*What is needed*
Look through the records, and wherever the string "switch" turns up, copy out that line.

*Source data*
————————
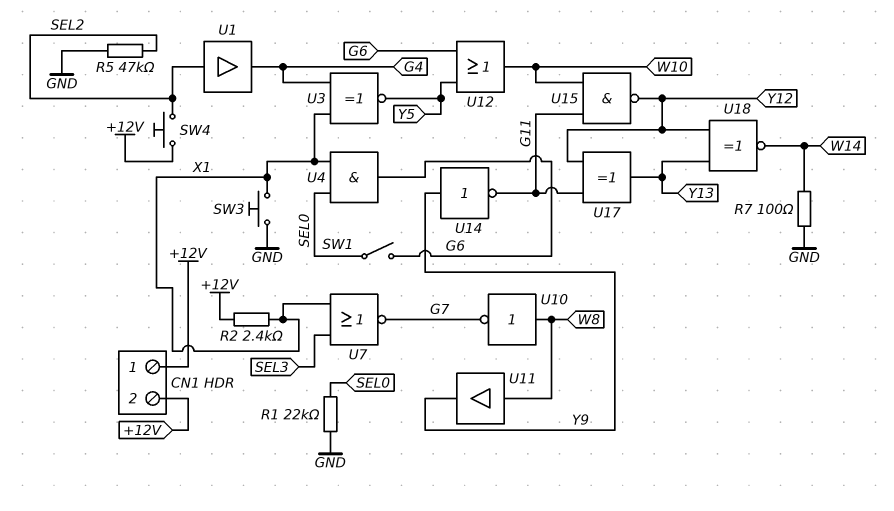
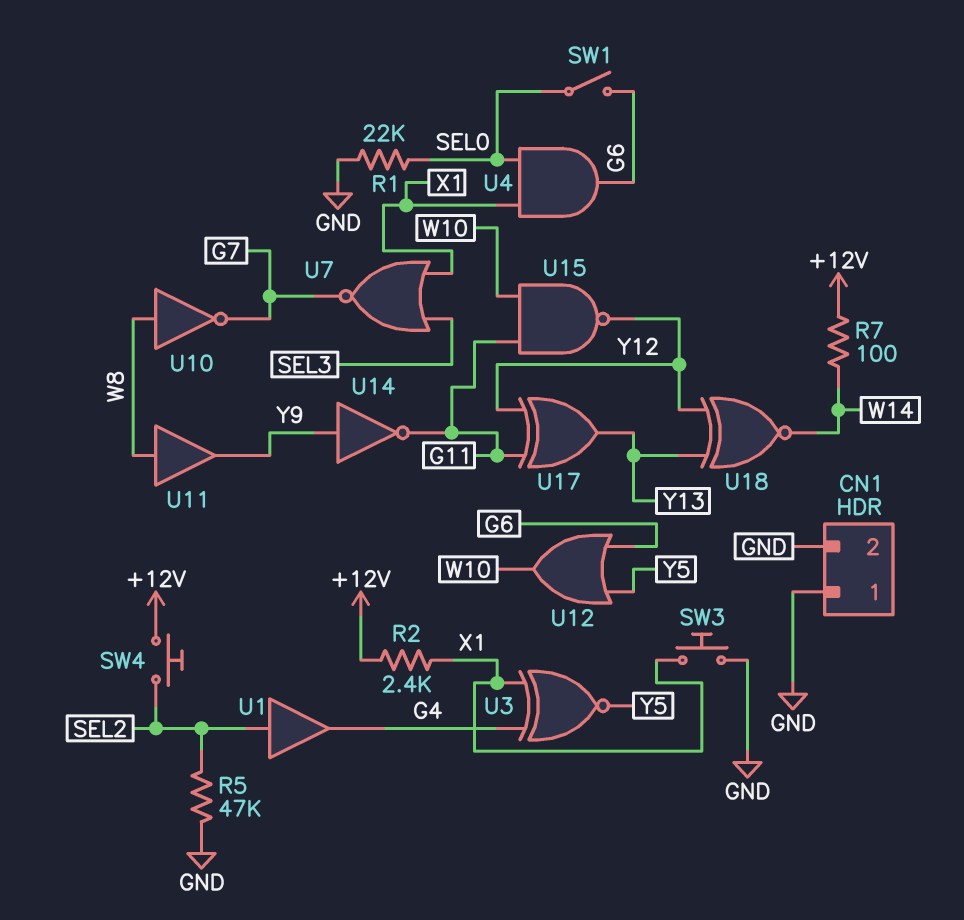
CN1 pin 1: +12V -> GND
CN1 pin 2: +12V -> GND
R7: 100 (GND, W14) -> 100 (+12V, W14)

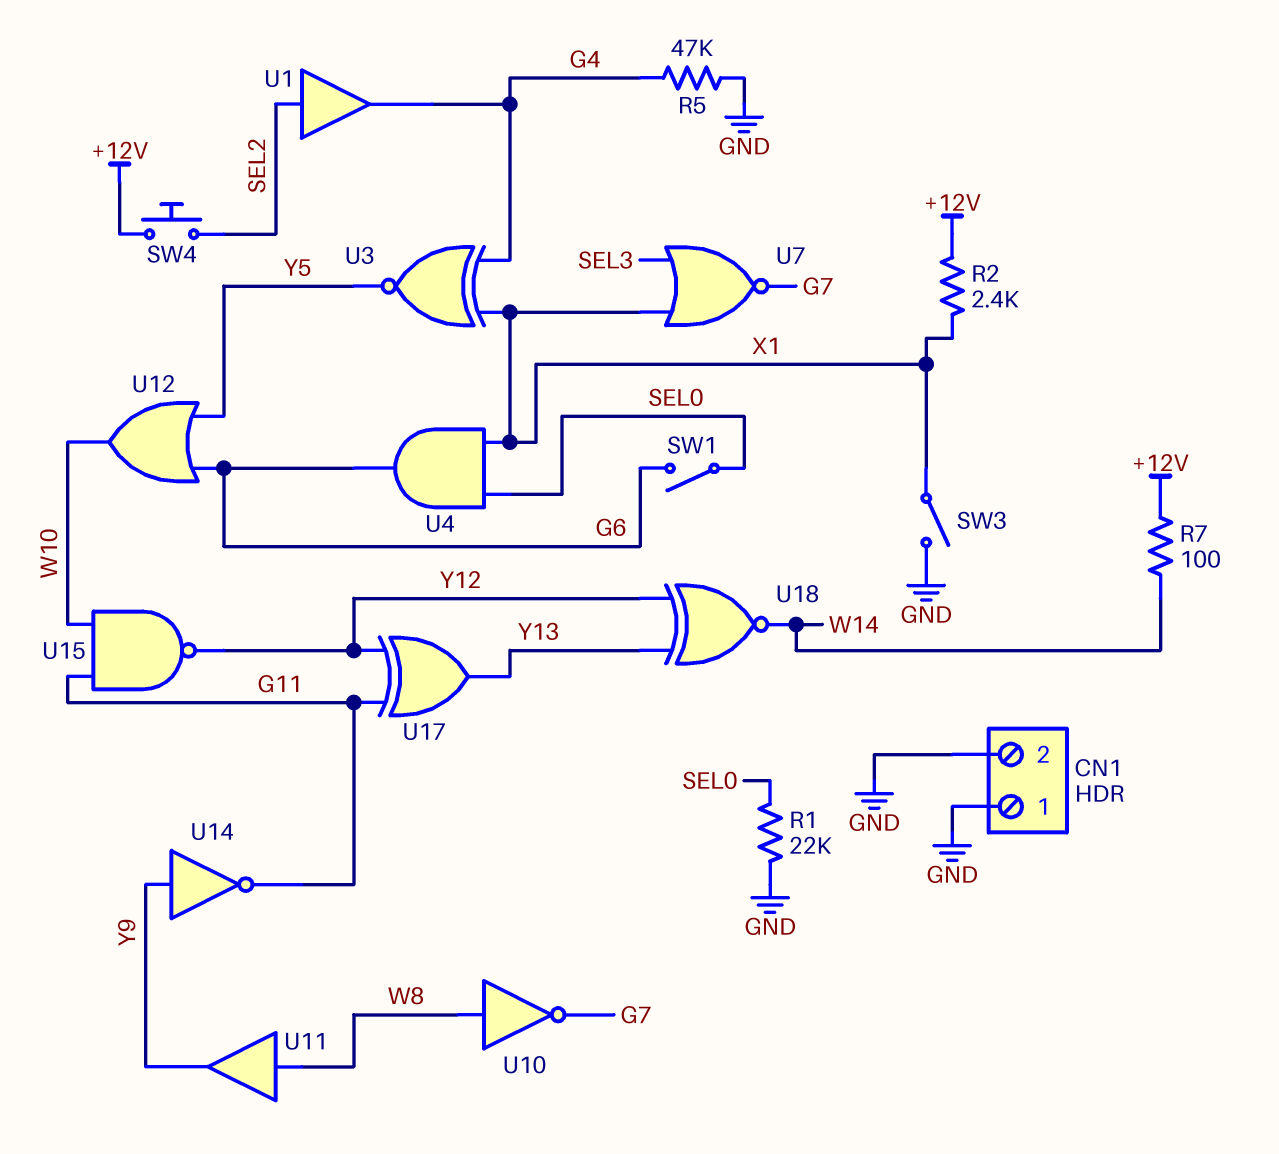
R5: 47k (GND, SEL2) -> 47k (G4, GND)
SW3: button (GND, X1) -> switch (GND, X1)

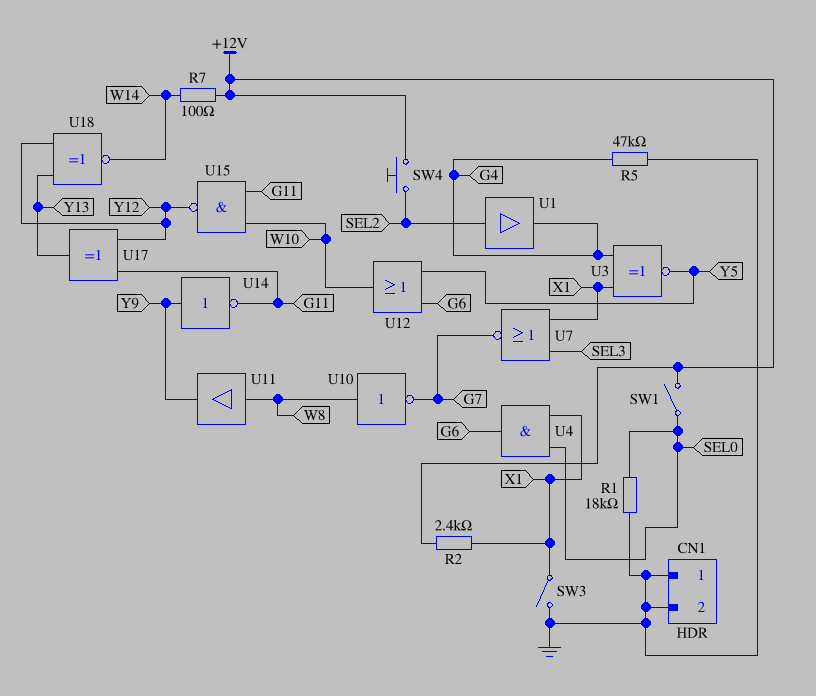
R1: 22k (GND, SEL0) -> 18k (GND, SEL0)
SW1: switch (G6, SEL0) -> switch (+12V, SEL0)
————————
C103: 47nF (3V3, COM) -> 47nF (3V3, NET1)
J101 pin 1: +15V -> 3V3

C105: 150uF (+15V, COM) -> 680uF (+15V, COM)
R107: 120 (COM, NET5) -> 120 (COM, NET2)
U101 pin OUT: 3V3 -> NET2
————————
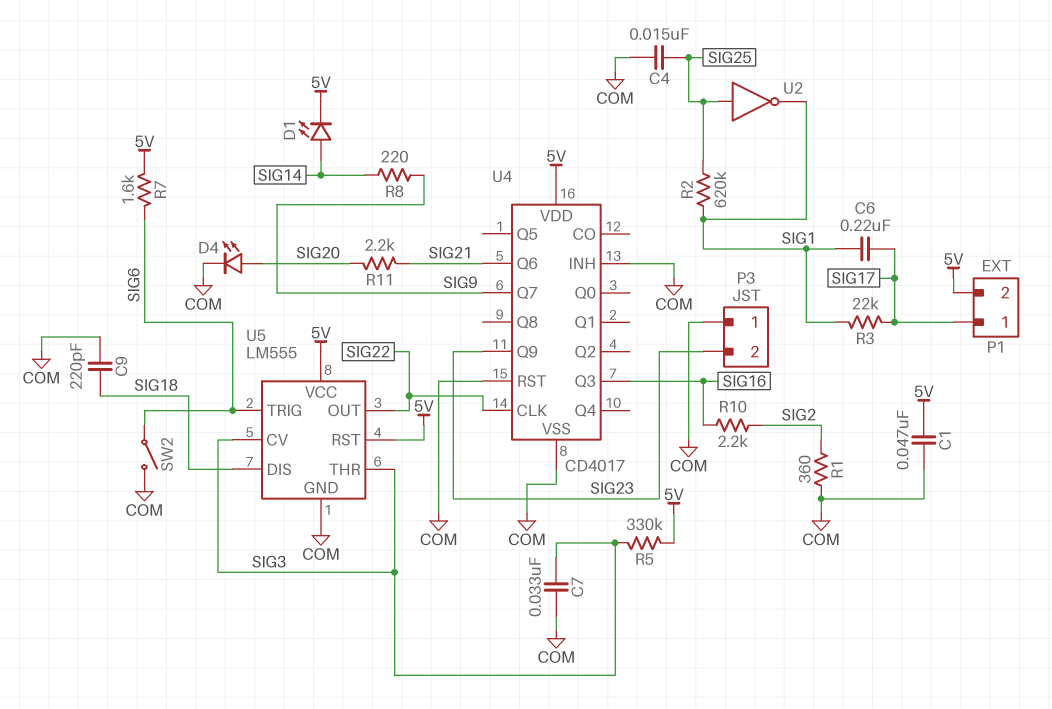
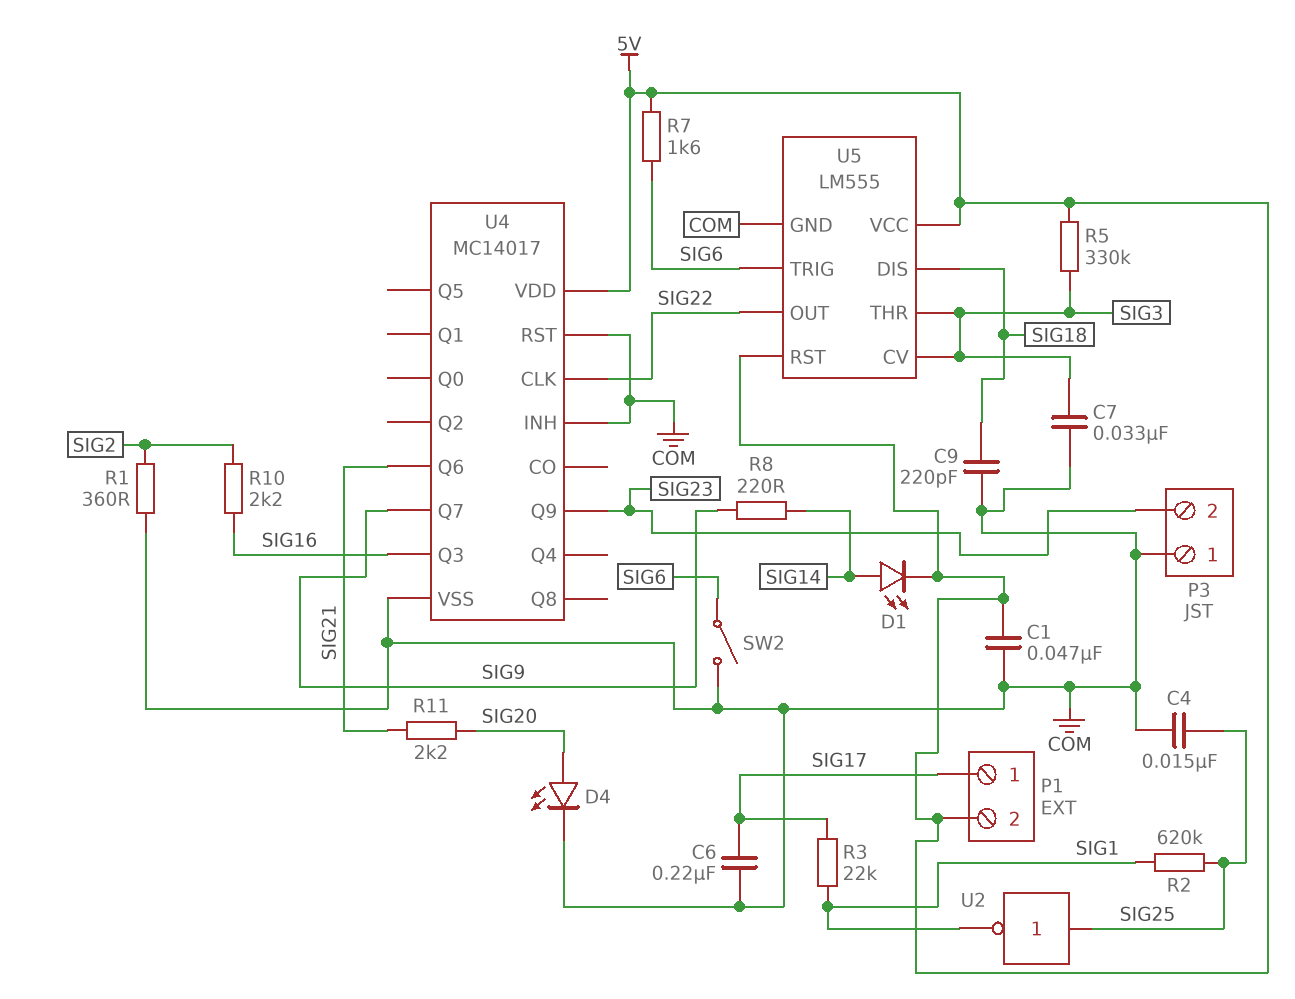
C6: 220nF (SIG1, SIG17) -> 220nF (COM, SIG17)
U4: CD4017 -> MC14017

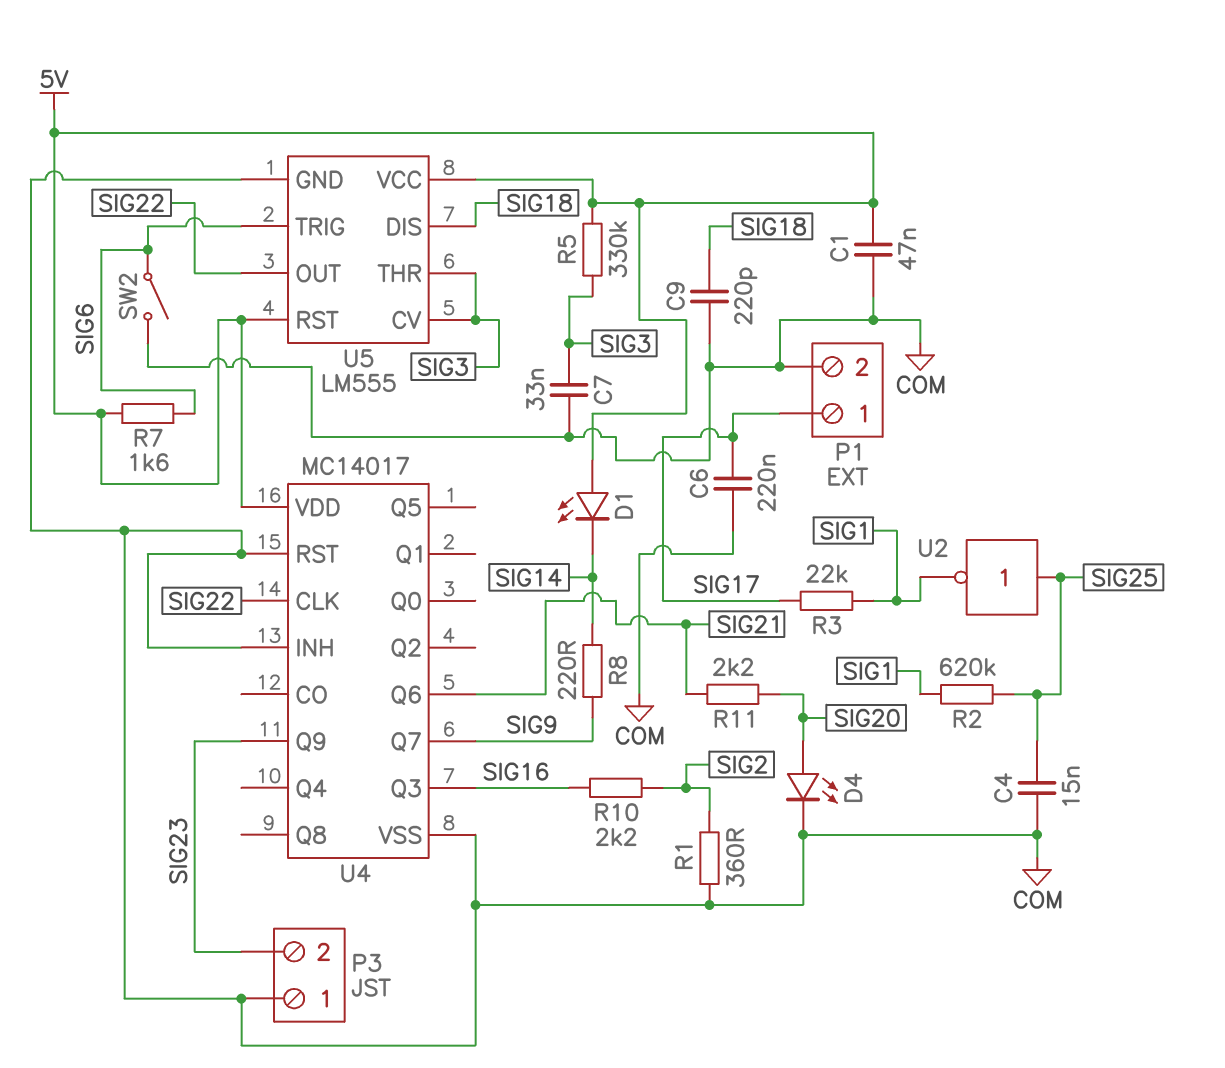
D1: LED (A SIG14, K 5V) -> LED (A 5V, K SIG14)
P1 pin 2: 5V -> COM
————————
*Task output*
SW3: button (GND, X1) -> switch (GND, X1)
SW1: switch (G6, SEL0) -> switch (+12V, SEL0)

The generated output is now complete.